**Data records**
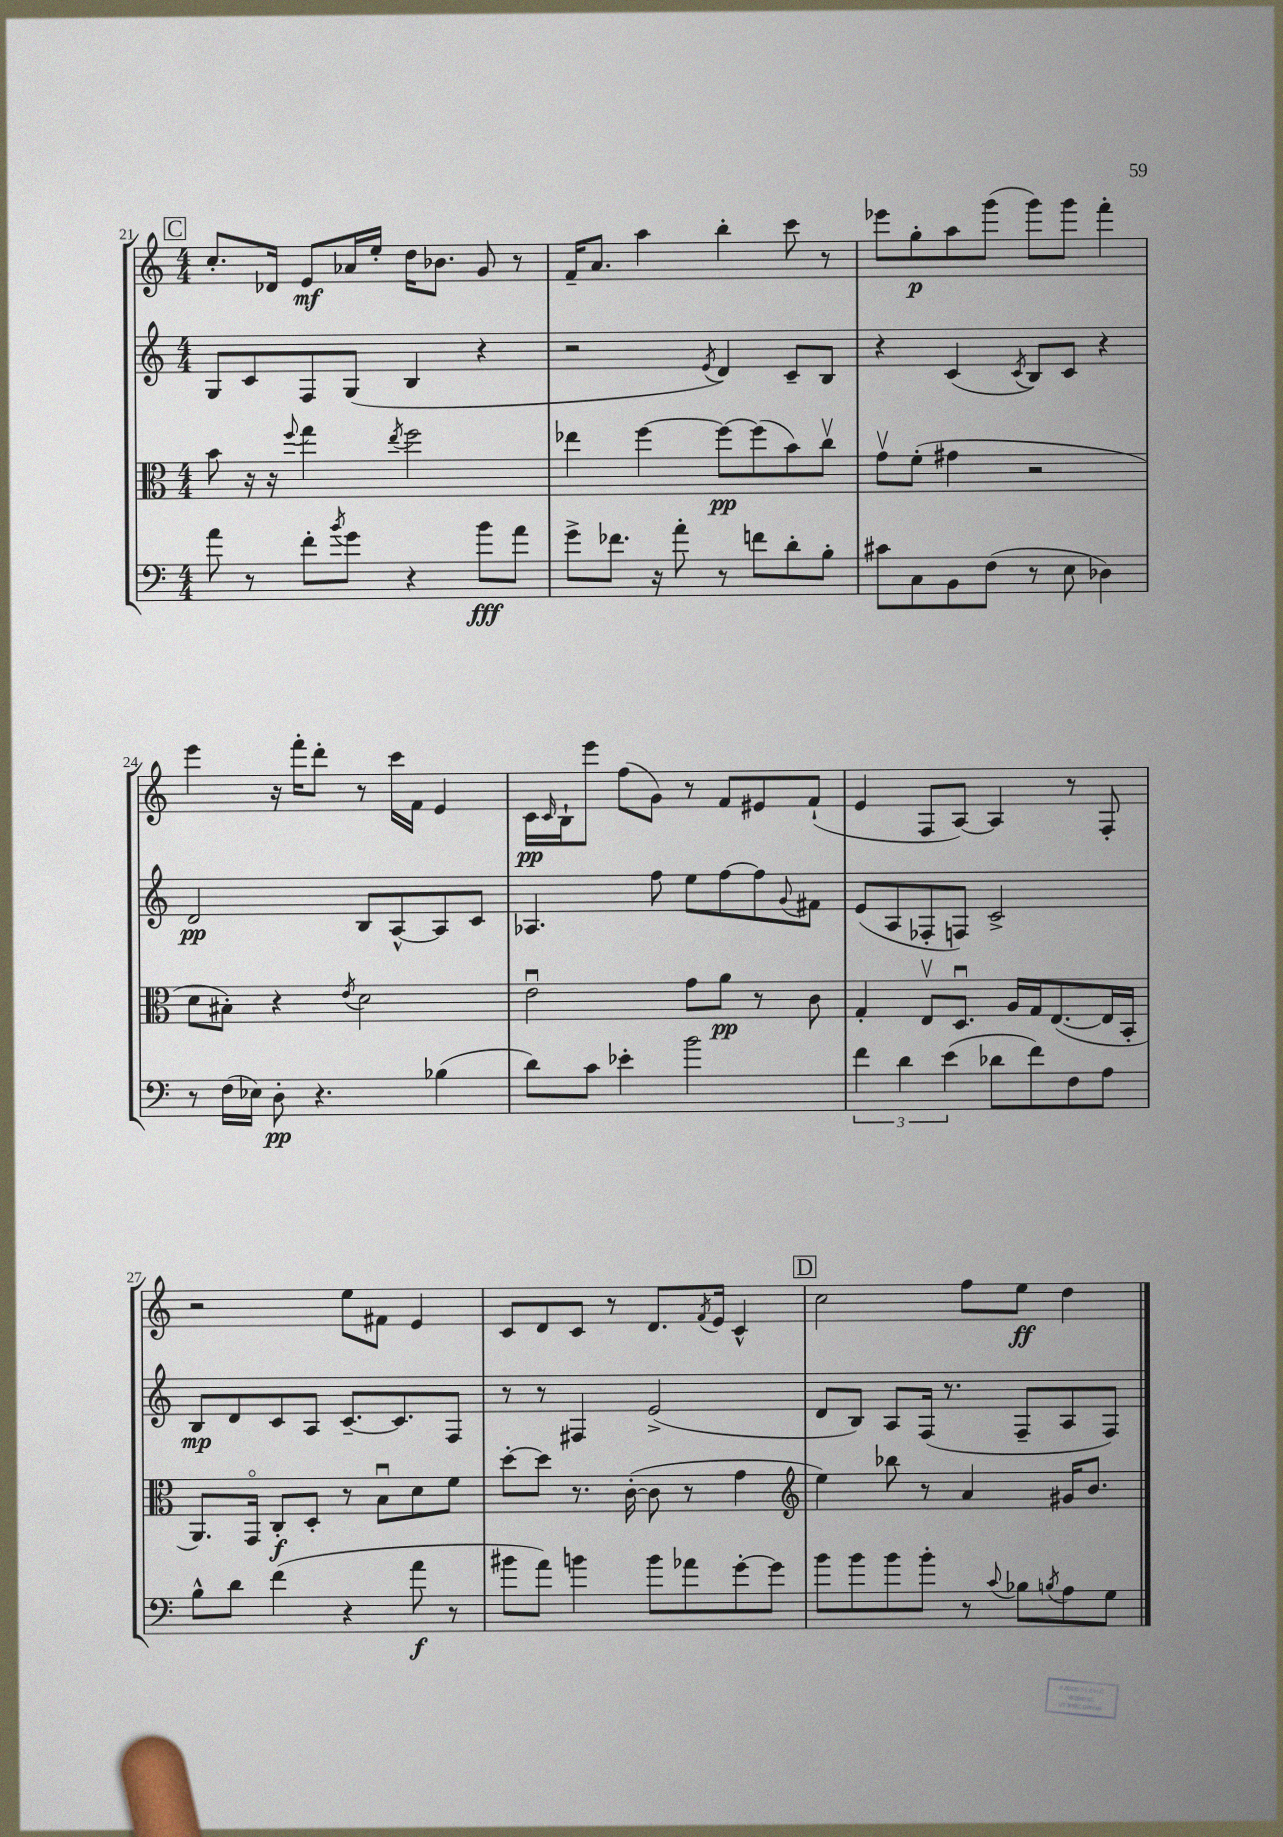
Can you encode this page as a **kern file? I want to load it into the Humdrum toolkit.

**kern	**kern	**kern	**kern
*staff4	*staff3	*staff2	*staff1
*clefF4	*clefC3	*clefG2	*clefG2
*k[]	*k[]	*k[]	*k[]
*M4/4	*M4/4	*M4/4	*M4/4
8a	8b	8G	8.cc'
8r	16r	8c	.
.	16r	.	16d-
.	8qqff	.	.
8f'	4gg	8F	8e
8qb	.	.	.
8g	.	(8G	16a-
.	.	.	16ee'
.	8qee	.	.
4r	2ff	4B	16dd
.	.	.	8.b-
8b	.	4r	8g
8a	.	.	8r
=	=	=	=
8g^	4ee-	2r	16f~
.	.	.	8.a
8.f-	.	.	.
.	[4ff	.	4aa
16r	.	.	.
8a'	.	.	.
.	.	8qe	.
8r	8ff_	4d)	4bb'
8f	(8ff]	.	.
8d'	8b)	8c~	8ccc
8B'	8ccv	8B	8r
=	=	=	=
8c#	8gv	4r	8eee-
8C	(8f'	.	8gg'
8BB	4g#	(4c	8aa
(8F	.	.	(8ggg
.	.	8qc	.
8r	2r	8B)	8ggg)
8E	.	8c	8ggg
4D-)	.	4r	4fff'
=	=	=	=
8r	8d	2d	4eee
(16F	8B#')	.	.
16E-)	.	.	.
8D'	4r	.	16r
.	.	.	16fff'
4.r	.	.	8ddd'
.	8qe	.	.
.	2d	8B	8r
.	.	[8A^^	16ccc
.	.	.	16f
(4B-	.	8A]	4e
.	.	8c	.
=	=	=	=
8d)	2eu	4.A-	16c
.	.	.	16qqc
.	.	.	16B`
8c	.	.	8eee
4e-'	.	.	(8ff
.	.	8ff	8g)
2b	8g	8ee	8r
.	8a	[8ff	8f
.	8r	8ff]	8e#
.	.	8qqg	.
.	8c	8f#	(8f`
=	=	=	=
6f	4G'	(8e	4e
.	.	8A	.
6d	.	.	.
.	8Ev	8F-'	8F
(6e	.	.	.
.	8.Du	8F)	[8A)
8d-	.	2c^	4A]
.	16A	.	.
8f)	16G	.	.
.	([8.E	.	.
8F	.	.	8r
8A	16E]	.	8F'
.	16BB'	.	.
=	=	=	=
8B^^	8.AA)	8B	2r
8d	.	8d	.
.	16GGo	.	.
(4f	8C'	8c	.
.	8D'	8A	.
4r	8r	[8.c~	8ee
.	8Bu	.	8f#
.	.	8.c]	.
8a	8d	.	4e
8r	8f	8F	.
=	=	=	=
8b#	[8dd'	8r	8c
8a)	8dd]	8r	8d
4b	8.r	4F#	8c
.	.	.	8r
.	([16c'	.	.
8b	8c]	(2e^	8.d
8a-	8r	.	.
.	.	.	8qf
.	.	.	16e
[8g'	4g	.	4c^^
8g]	.	.	.
=	=	=	=
*	*clefG2	*	*
8b	4ee)	8d	2cc
8b	.	8B)	.
8b	8bb-	8A	.
8b'	8r	(16F	.
.	.	8.r	.
8r	4a	.	8ff
8qqc	.	.	.
8B-	.	8F~	8ee
8qB	.	.	.
8A	16g#	8A	4dd
.	8.b	.	.
8G	.	8F)	.
==	==	==	==
*-	*-	*-	*-
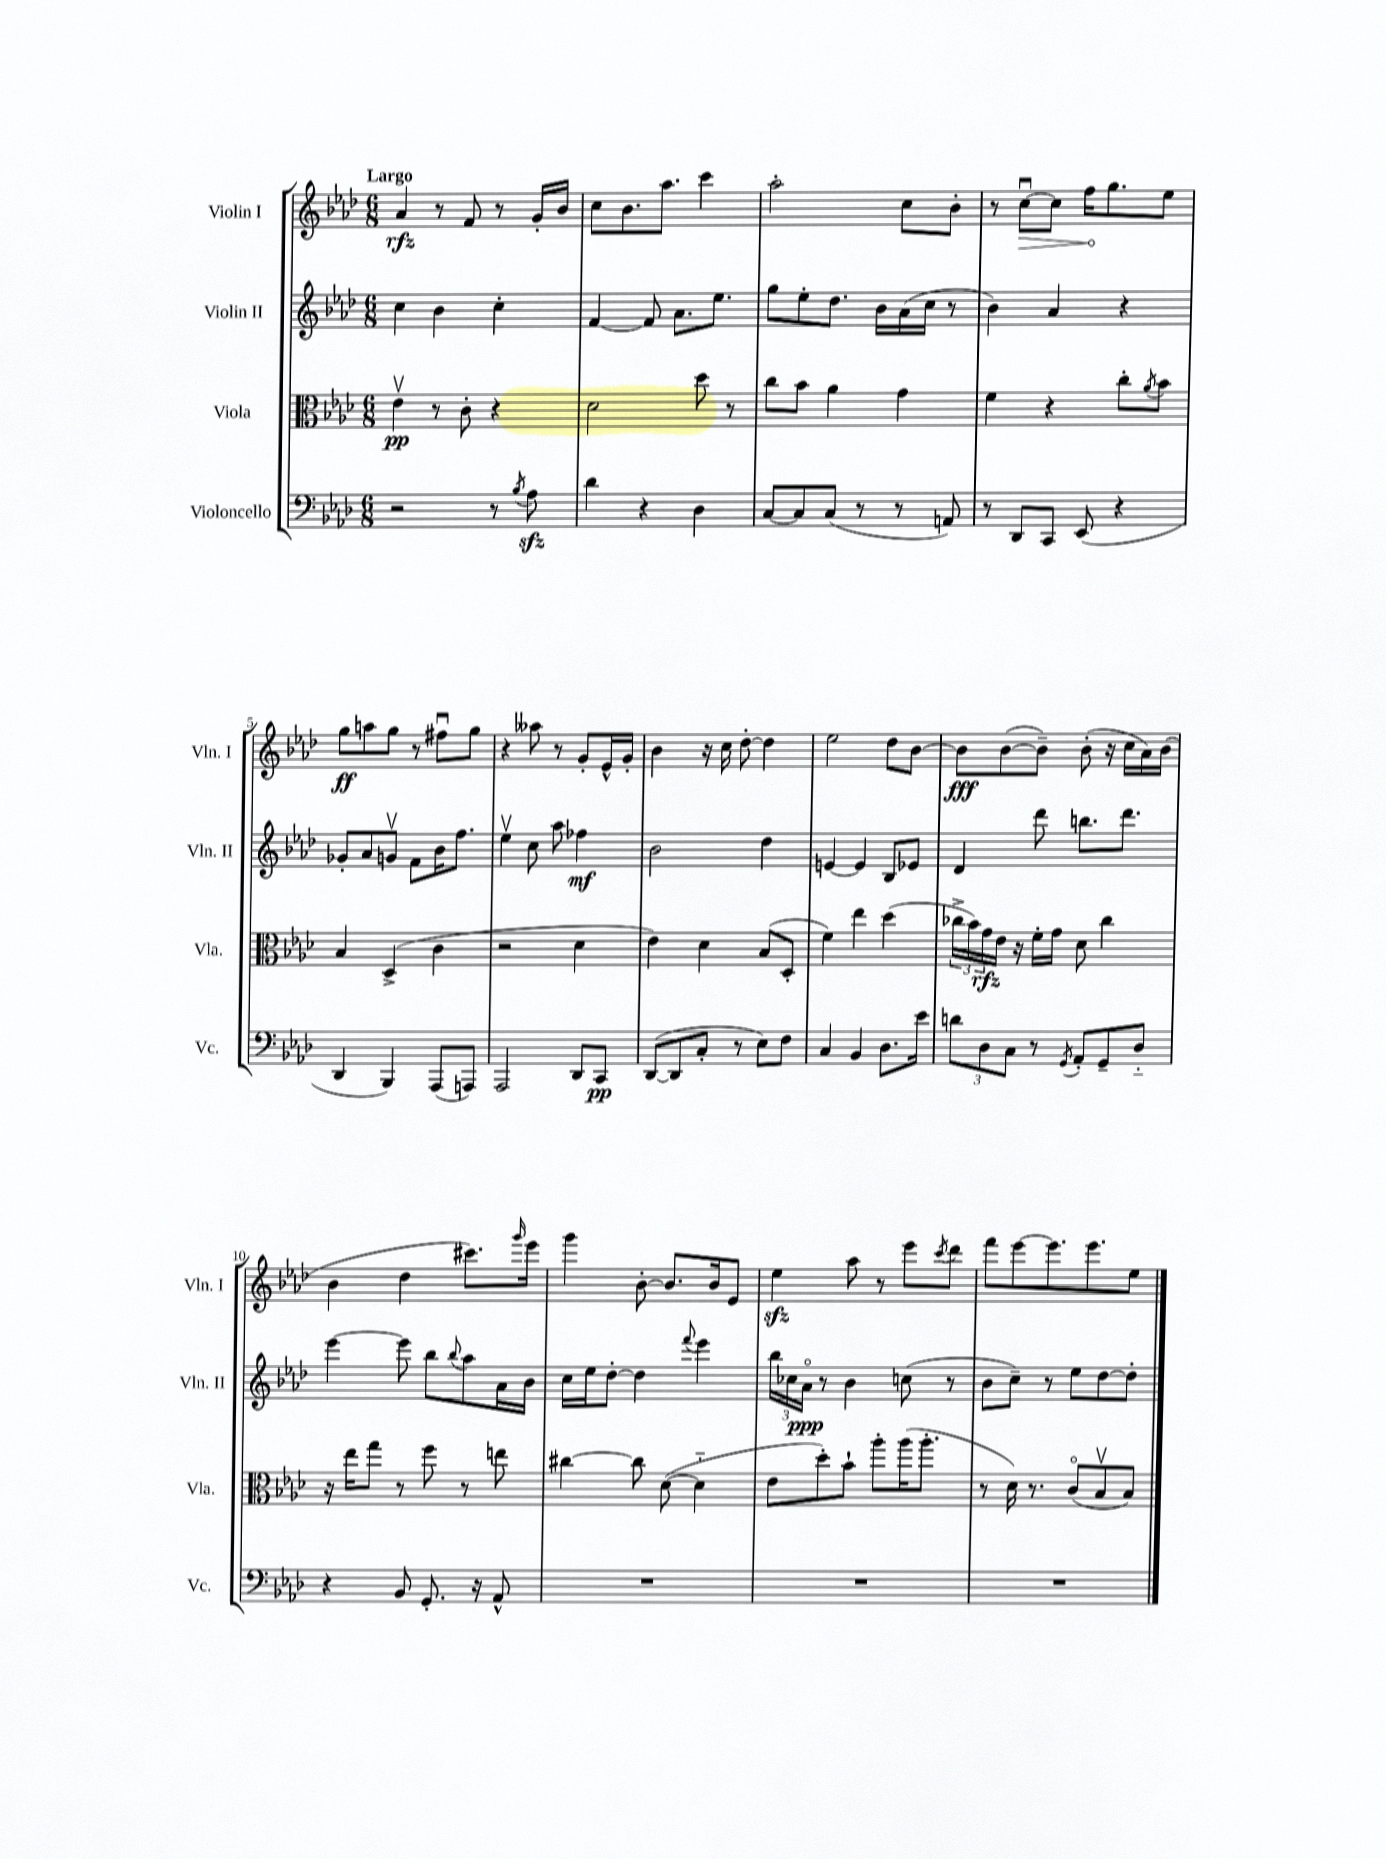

**Stated exercise**
Which lines in the listing above contain the string "kern", with uppercase and lowercase letters distinguished? Copy each such line in full.

**Problem solution**
Can you encode this page as a **kern file? I want to load it into the Humdrum toolkit.
**kern	**kern	**kern	**kern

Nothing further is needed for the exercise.